Structured diff data =

§ §

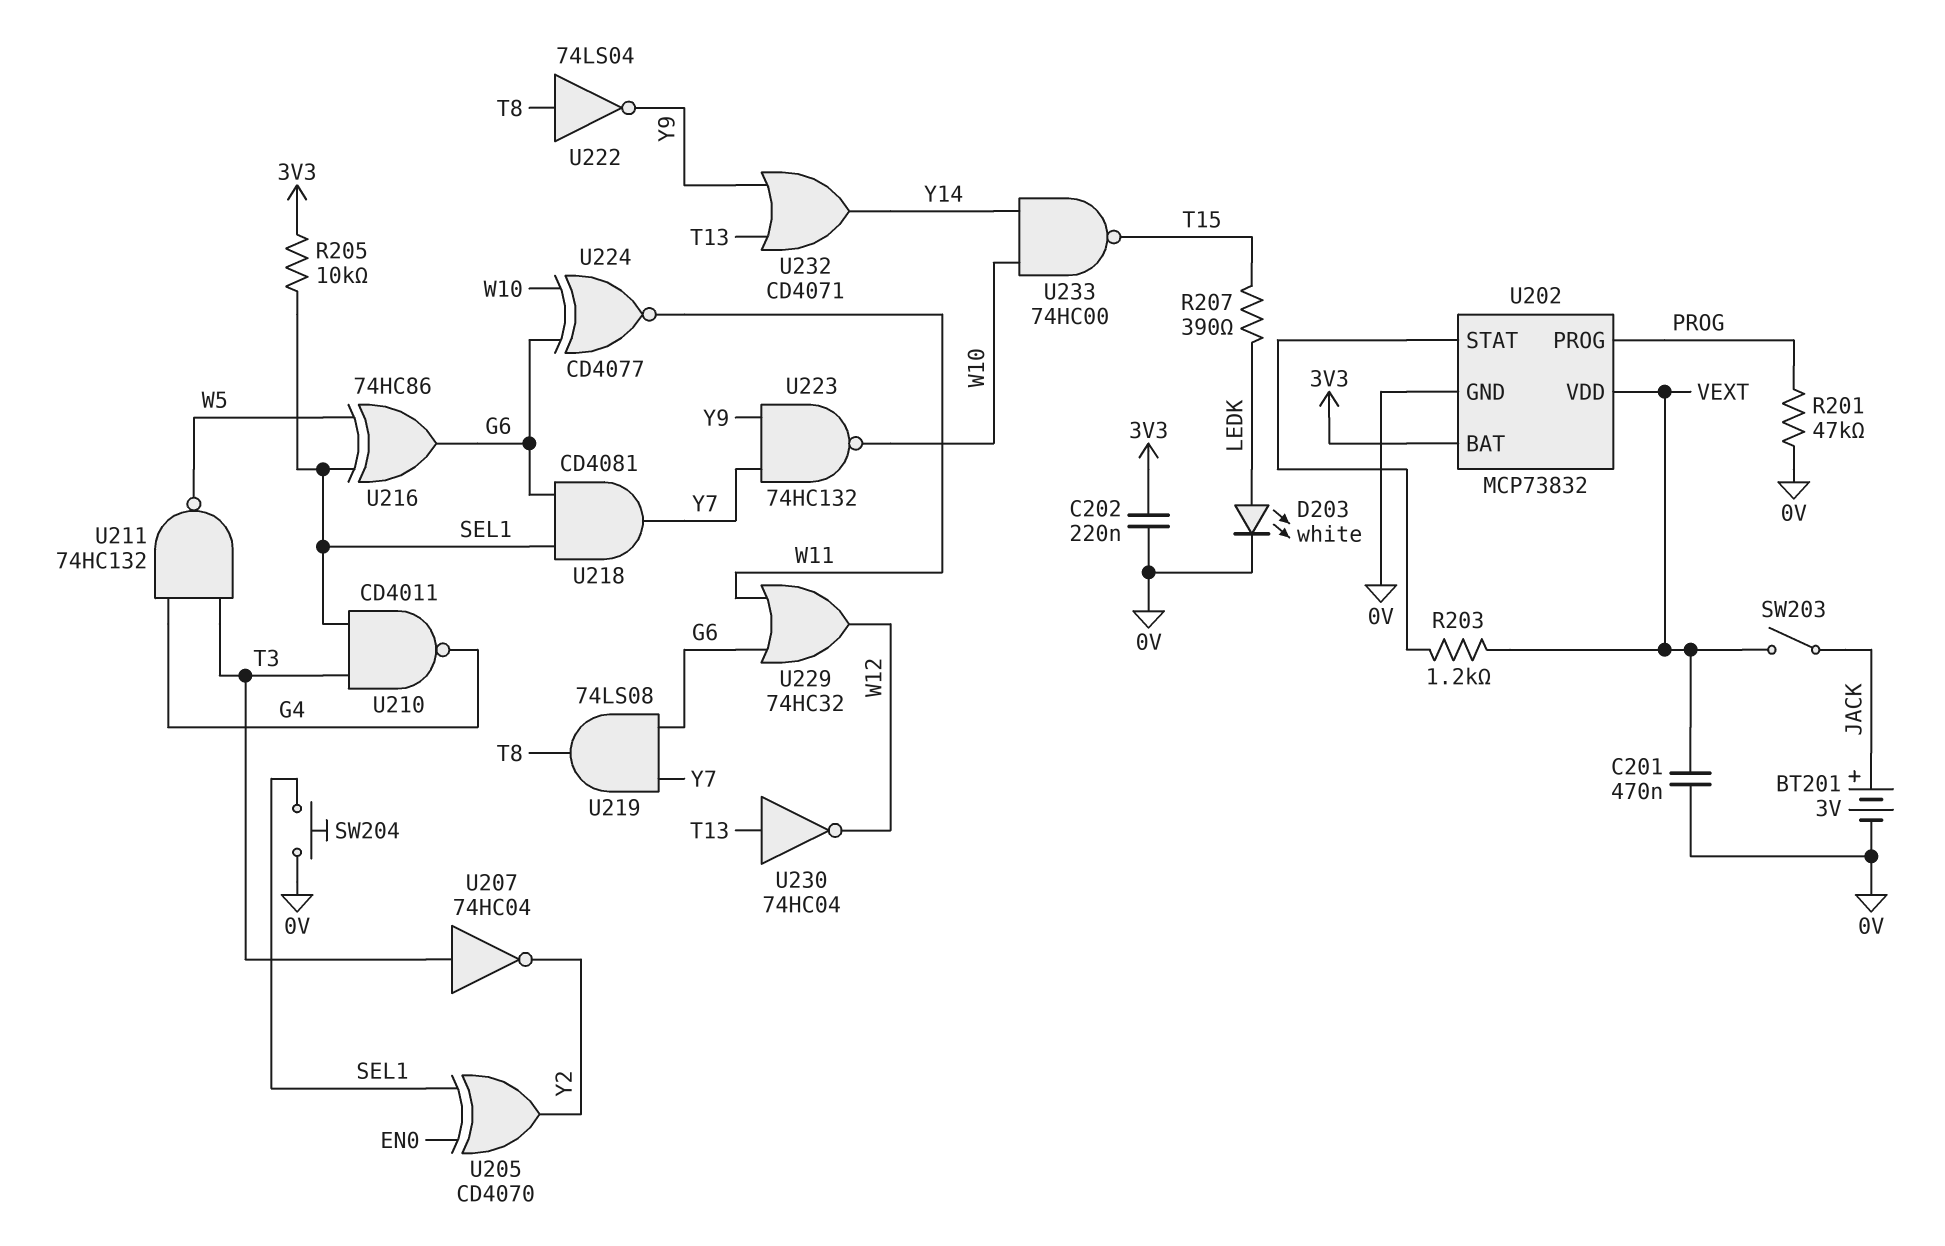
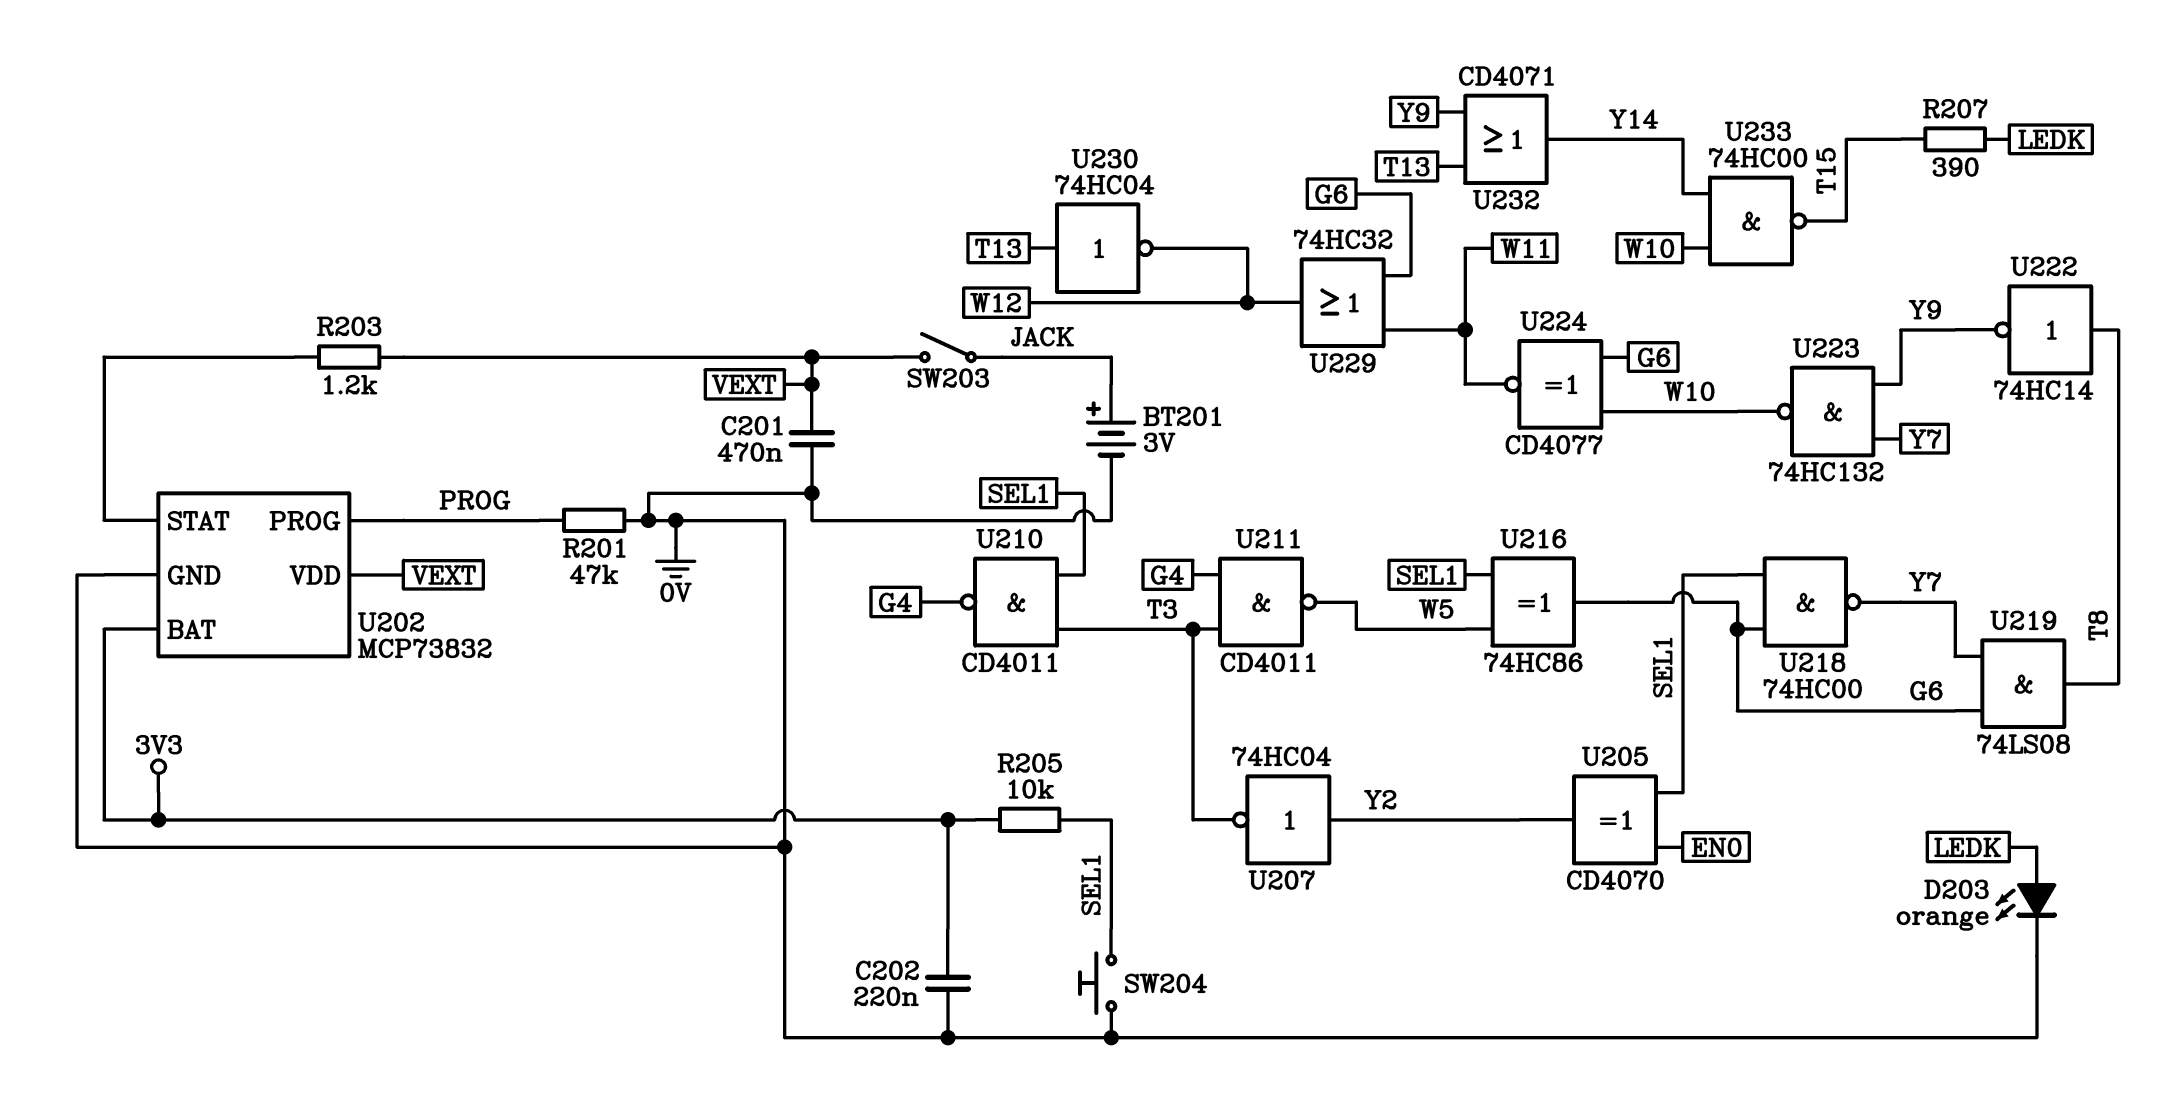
D203: LED white (A LEDK, K 0V) -> LED orange (A LEDK, K 0V)
U207: NOT 74HC04 (in T3, out Y2) -> NOT 74HC04 (in Y2, out T3)
U211: NAND 74HC132 (in G4, in T3, out W5) -> NAND CD4011 (in G4, in T3, out W5)
U218: AND CD4081 (in G6, in SEL1, out Y7) -> NAND 74HC00 (in G6, in SEL1, out Y7)
U222: NOT 74LS04 (in T8, out Y9) -> NOT 74HC14 (in T8, out Y9)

§ §

Exercise prompt =
Only those lines running from the one containing "U207: NOT 74HC04" through the last line of the data above are to be copied, exactly, with both ends included.

Answer to the problem =
U207: NOT 74HC04 (in T3, out Y2) -> NOT 74HC04 (in Y2, out T3)
U211: NAND 74HC132 (in G4, in T3, out W5) -> NAND CD4011 (in G4, in T3, out W5)
U218: AND CD4081 (in G6, in SEL1, out Y7) -> NAND 74HC00 (in G6, in SEL1, out Y7)
U222: NOT 74LS04 (in T8, out Y9) -> NOT 74HC14 (in T8, out Y9)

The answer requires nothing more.